◆ RECORD EXTRACTS
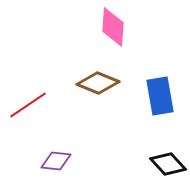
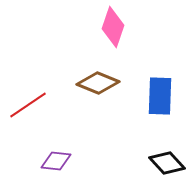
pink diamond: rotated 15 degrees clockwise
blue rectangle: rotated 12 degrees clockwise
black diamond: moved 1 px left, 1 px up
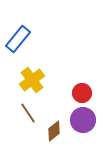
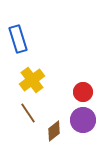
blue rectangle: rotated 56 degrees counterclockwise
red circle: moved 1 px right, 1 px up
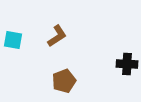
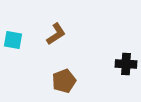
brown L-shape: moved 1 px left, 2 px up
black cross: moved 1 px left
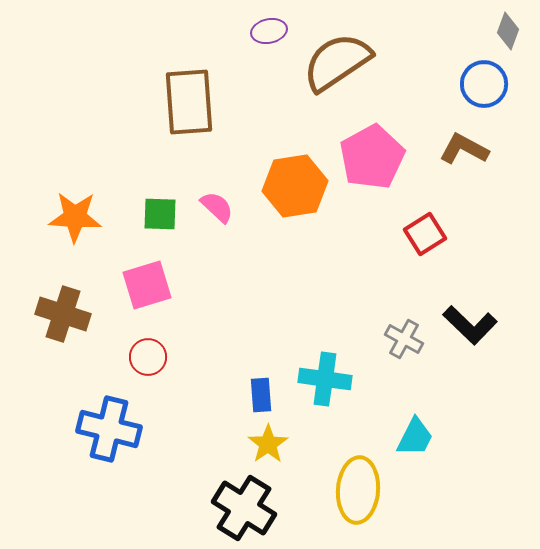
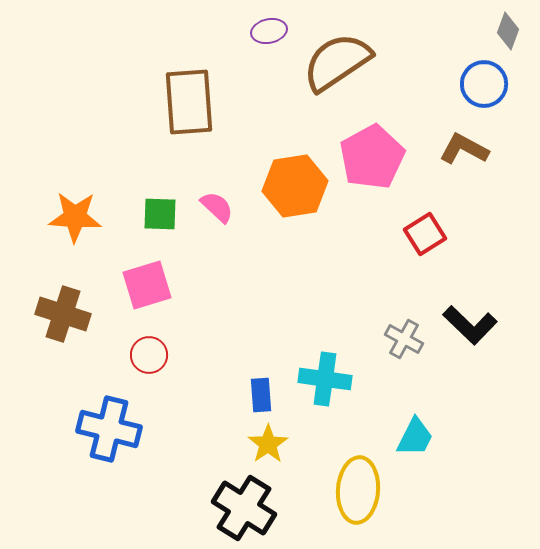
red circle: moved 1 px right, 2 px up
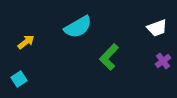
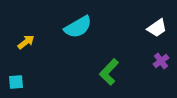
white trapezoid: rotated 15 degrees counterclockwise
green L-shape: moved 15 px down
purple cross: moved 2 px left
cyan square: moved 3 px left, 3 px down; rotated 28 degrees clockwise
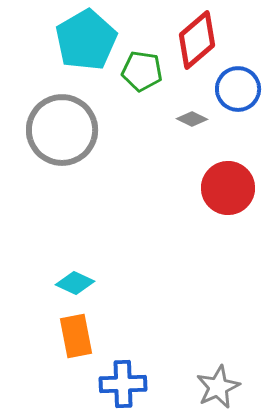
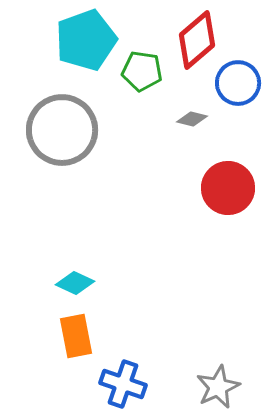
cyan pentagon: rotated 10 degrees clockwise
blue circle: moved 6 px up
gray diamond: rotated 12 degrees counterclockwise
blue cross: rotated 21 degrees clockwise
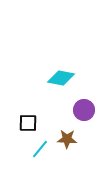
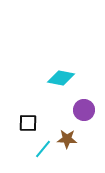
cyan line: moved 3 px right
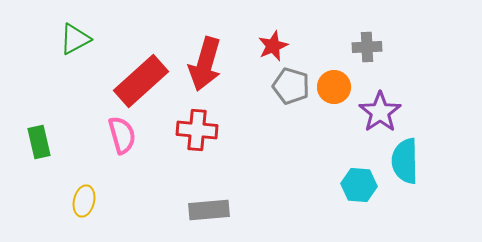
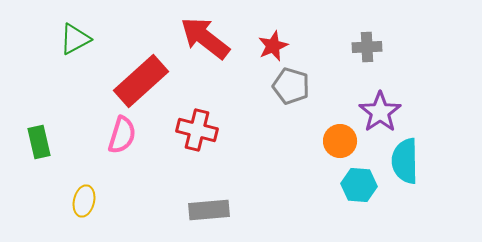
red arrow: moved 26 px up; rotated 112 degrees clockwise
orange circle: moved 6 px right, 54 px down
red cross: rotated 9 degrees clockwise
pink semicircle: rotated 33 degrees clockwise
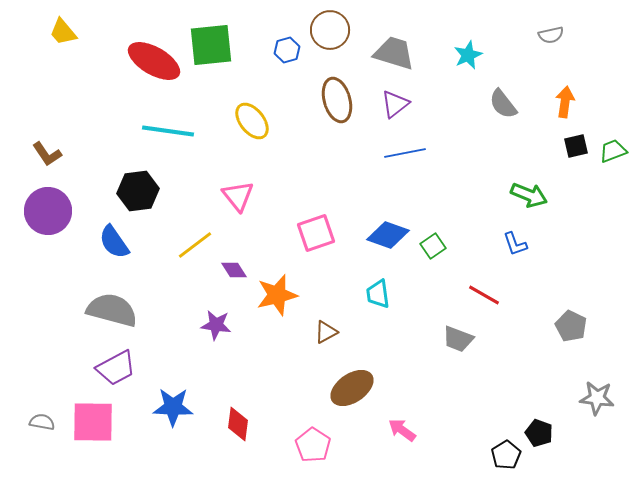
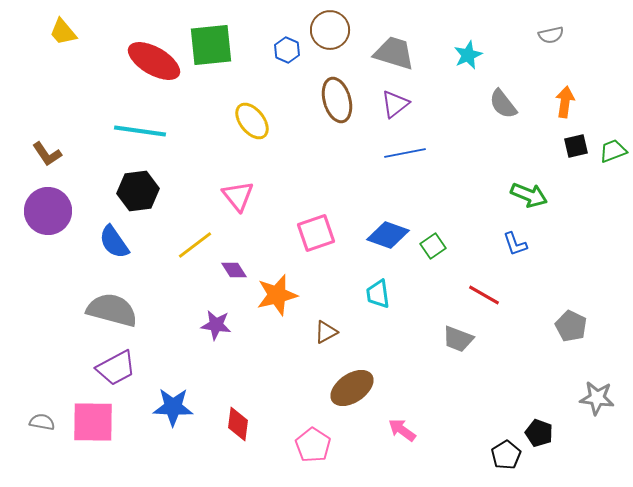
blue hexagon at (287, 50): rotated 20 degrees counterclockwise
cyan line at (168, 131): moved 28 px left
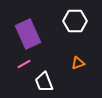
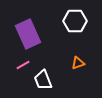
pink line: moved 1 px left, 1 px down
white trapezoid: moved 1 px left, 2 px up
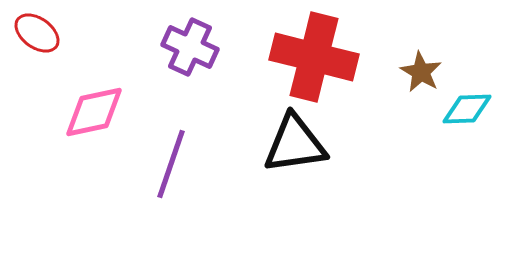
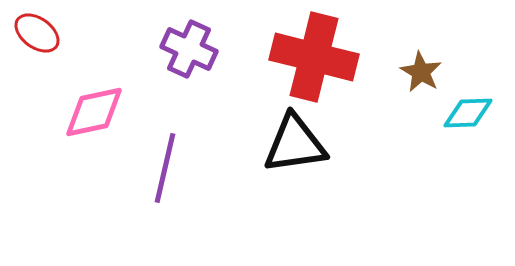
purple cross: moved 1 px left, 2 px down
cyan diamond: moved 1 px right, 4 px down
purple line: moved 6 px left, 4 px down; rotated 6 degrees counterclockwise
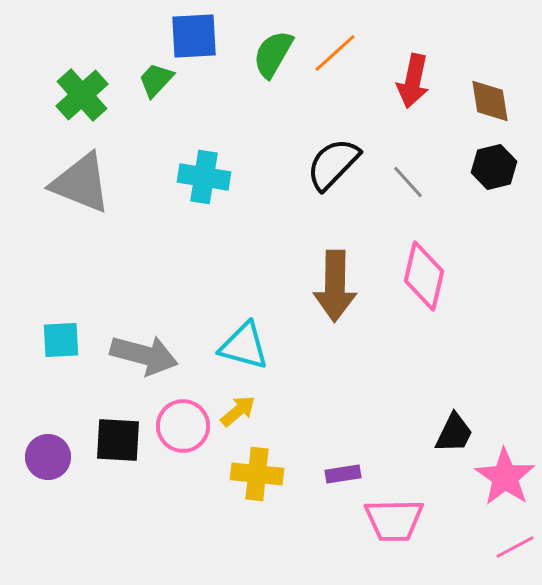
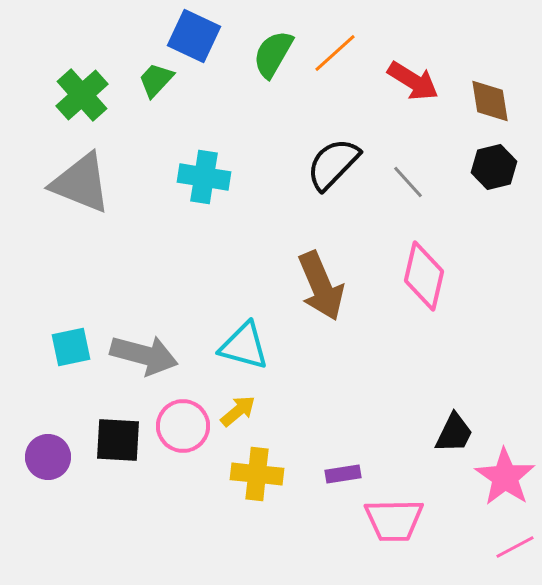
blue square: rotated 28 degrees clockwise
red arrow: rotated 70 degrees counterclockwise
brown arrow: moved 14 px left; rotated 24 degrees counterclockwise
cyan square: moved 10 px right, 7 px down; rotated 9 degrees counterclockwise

◆ EXERCISE
Copy out each line of the listing that holds the word "black".

◆ TASK RESULT
black diamond: moved 1 px left, 1 px up
black cross: moved 1 px left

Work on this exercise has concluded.